The full listing is to be returned exactly as given, but without pictures.

* Supplied material *
--- START ---

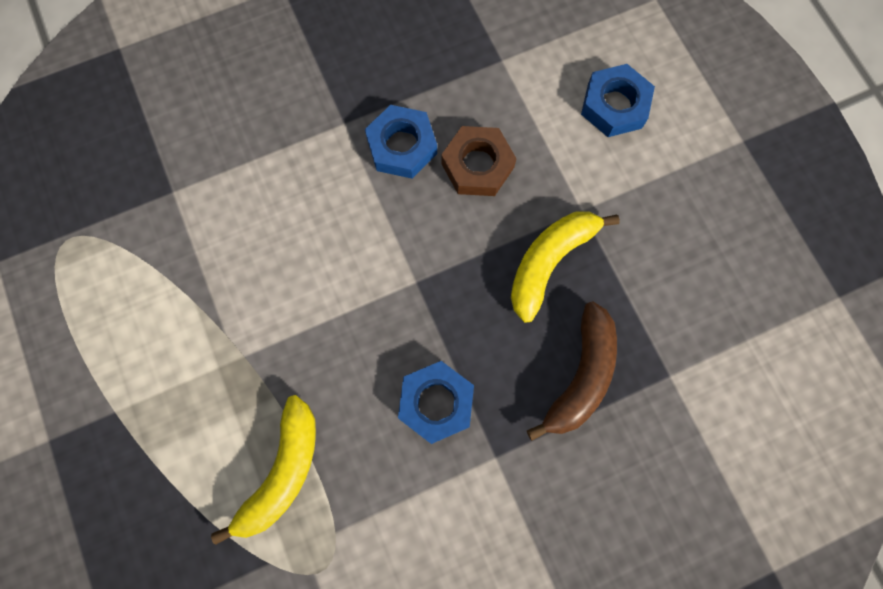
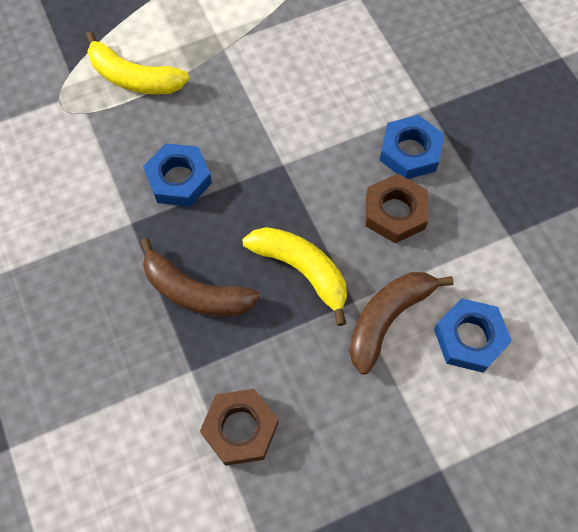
camera: 90 degrees right, 10 degrees down
none -> brown nut [200,389,278,466]
none -> brown banana [349,272,454,375]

--- END ---

* Finished exercise *
camera: 90 degrees right, 10 degrees down
none -> brown nut [200,389,278,466]
none -> brown banana [349,272,454,375]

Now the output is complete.